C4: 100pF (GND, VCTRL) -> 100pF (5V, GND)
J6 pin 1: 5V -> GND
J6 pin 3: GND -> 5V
...
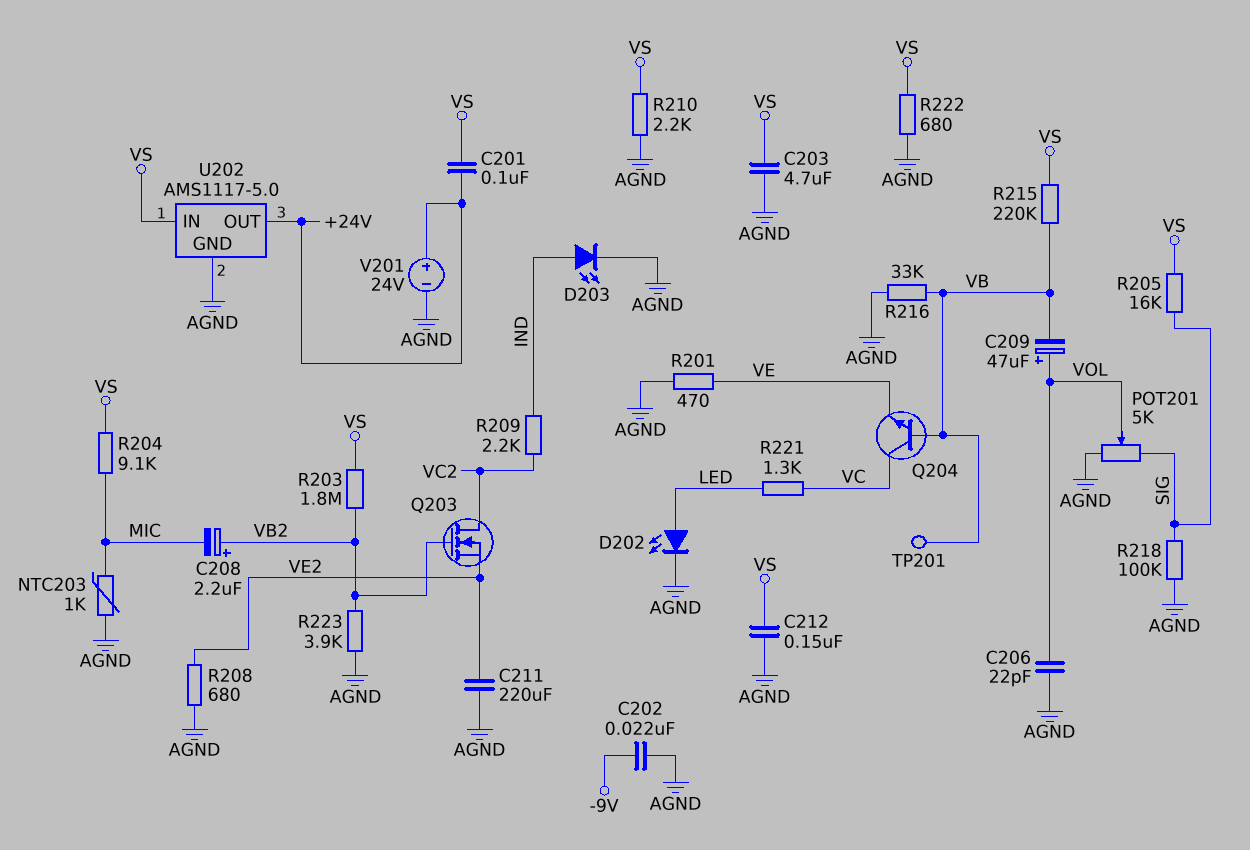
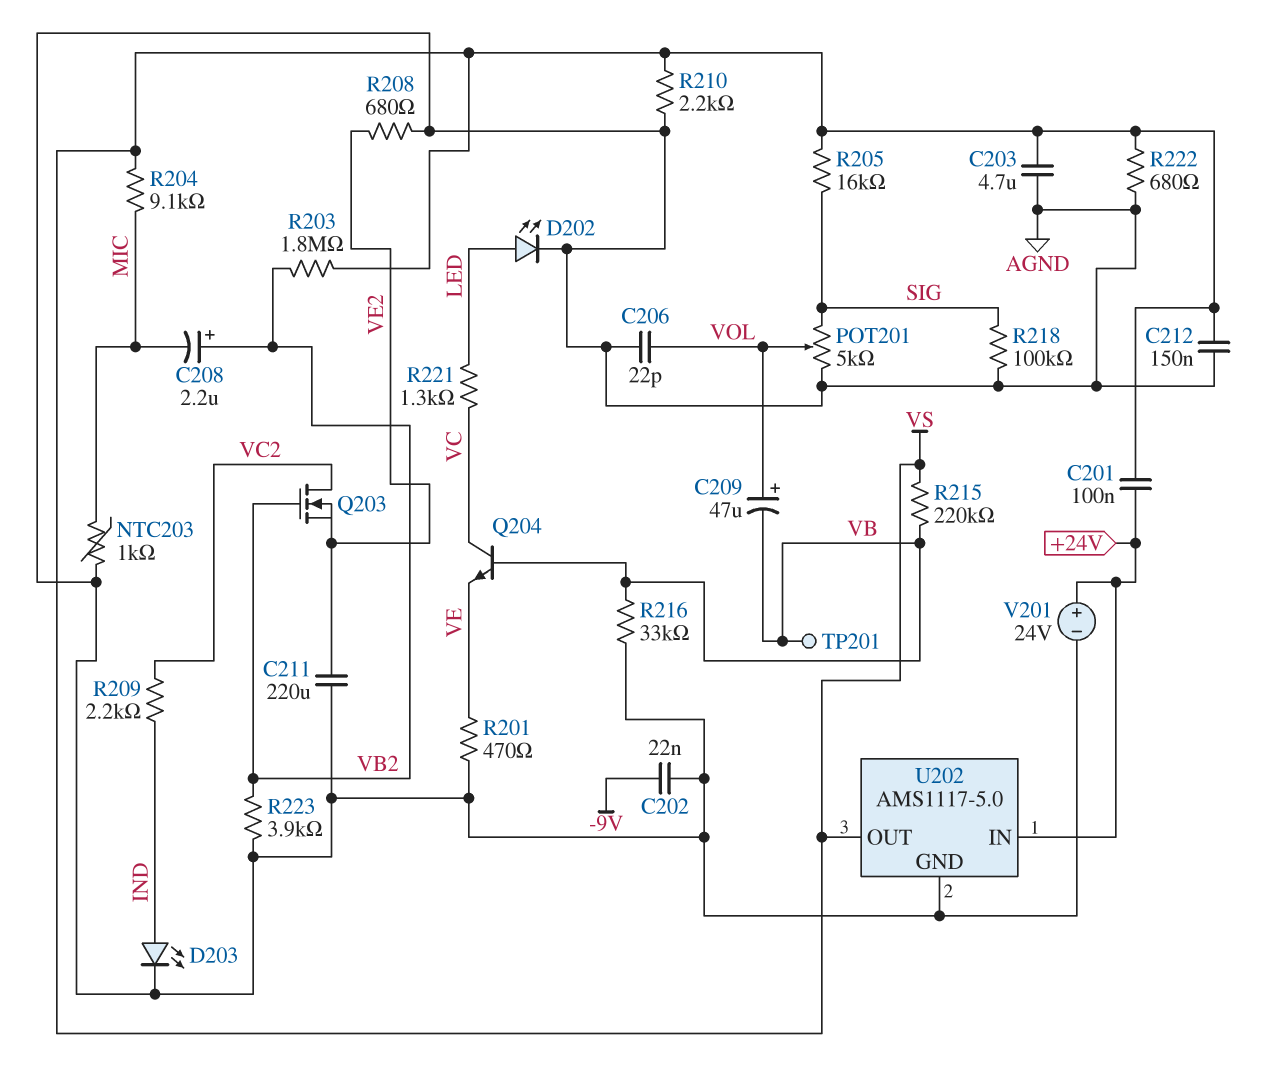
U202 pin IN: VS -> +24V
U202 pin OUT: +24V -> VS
* * *
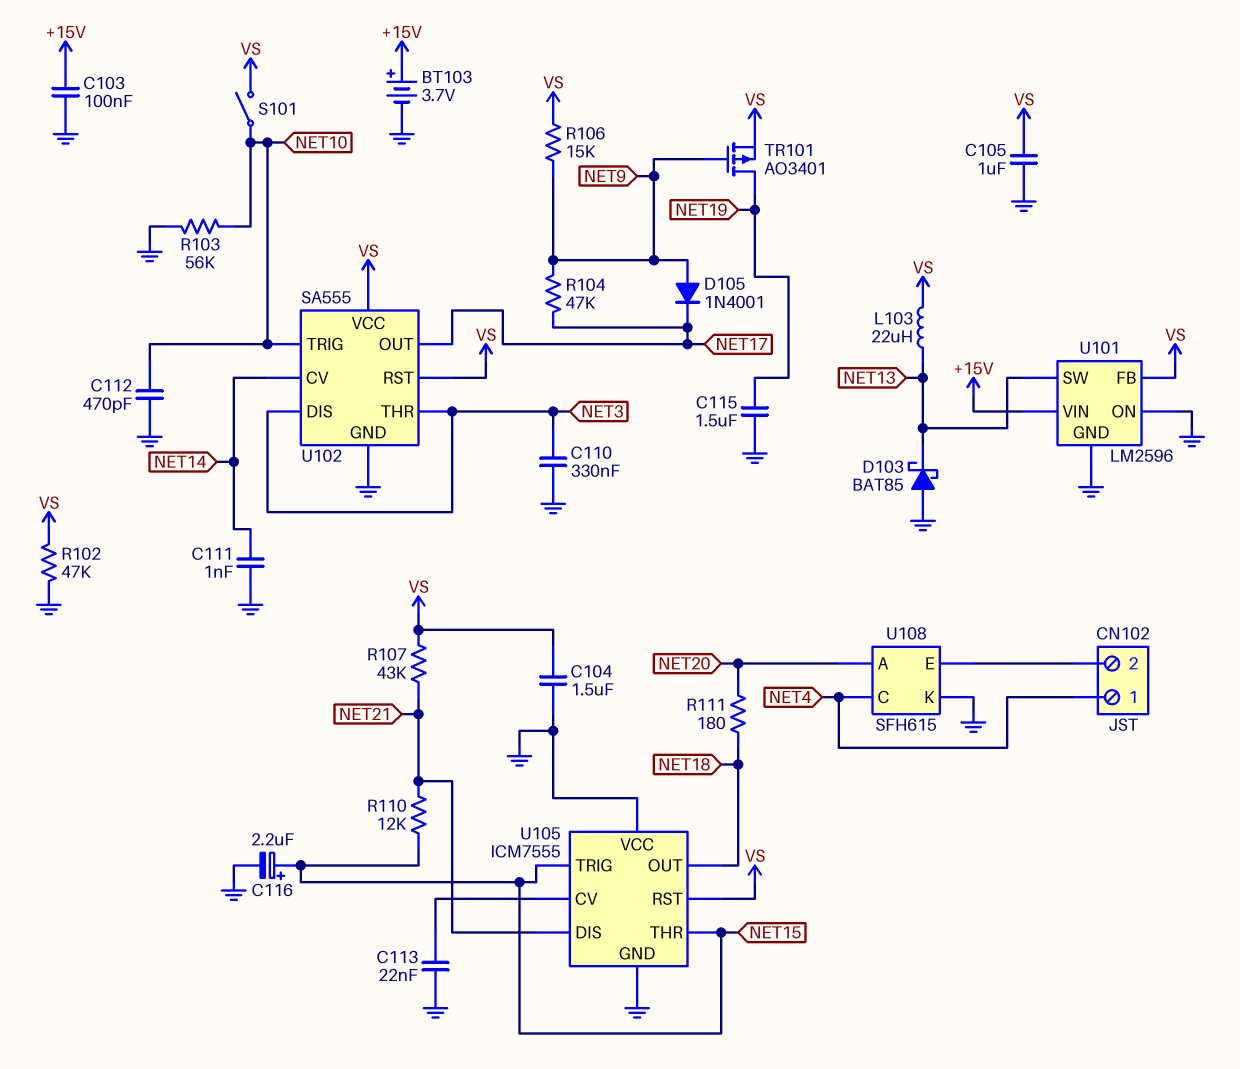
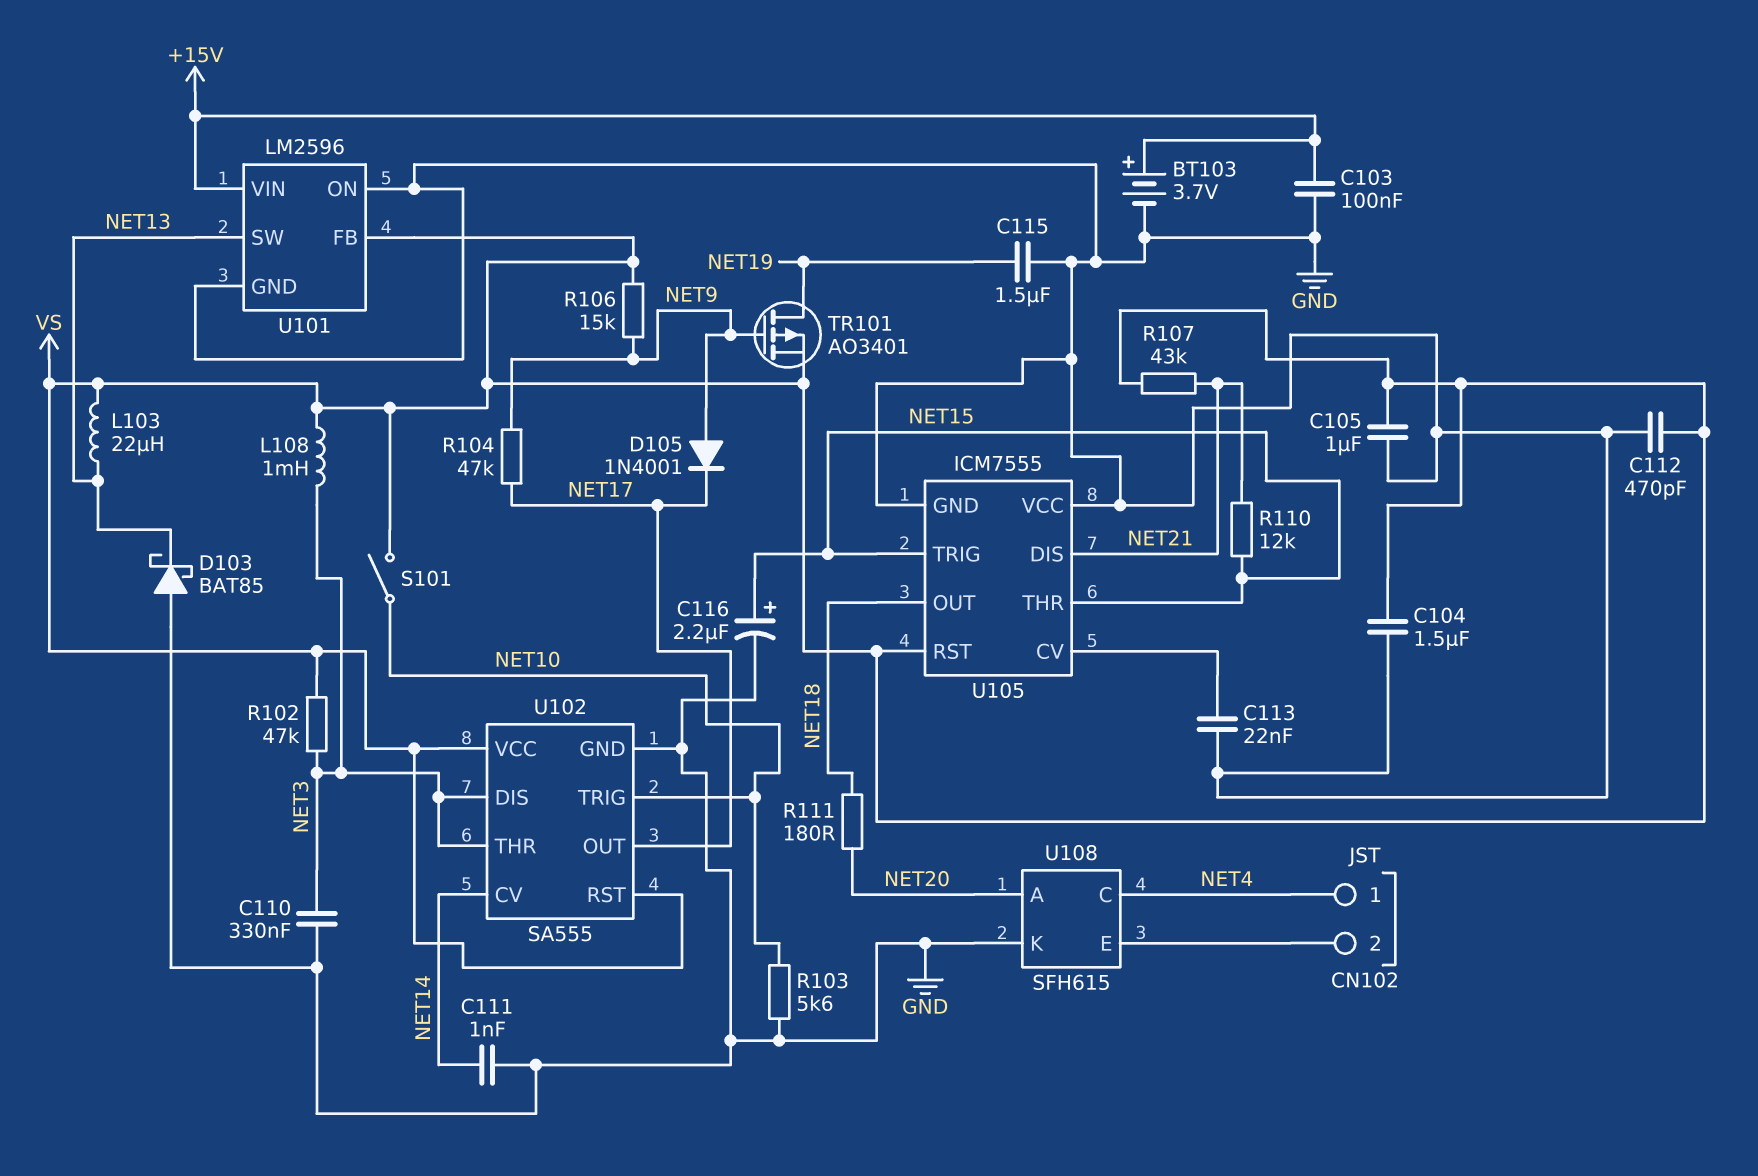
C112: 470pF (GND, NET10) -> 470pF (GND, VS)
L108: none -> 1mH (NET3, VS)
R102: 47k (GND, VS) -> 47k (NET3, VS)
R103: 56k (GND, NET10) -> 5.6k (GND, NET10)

### Exercise aim
Begin with the line above that has "C112: 470pF (GND, NET10) -> 470pF (GND, VS)" and continue through the line that has "R103: 56k (GND, NET10) -> 5.6k (GND, NET10)", setting each one down exactly. Stop there.

### Completed exercise
C112: 470pF (GND, NET10) -> 470pF (GND, VS)
L108: none -> 1mH (NET3, VS)
R102: 47k (GND, VS) -> 47k (NET3, VS)
R103: 56k (GND, NET10) -> 5.6k (GND, NET10)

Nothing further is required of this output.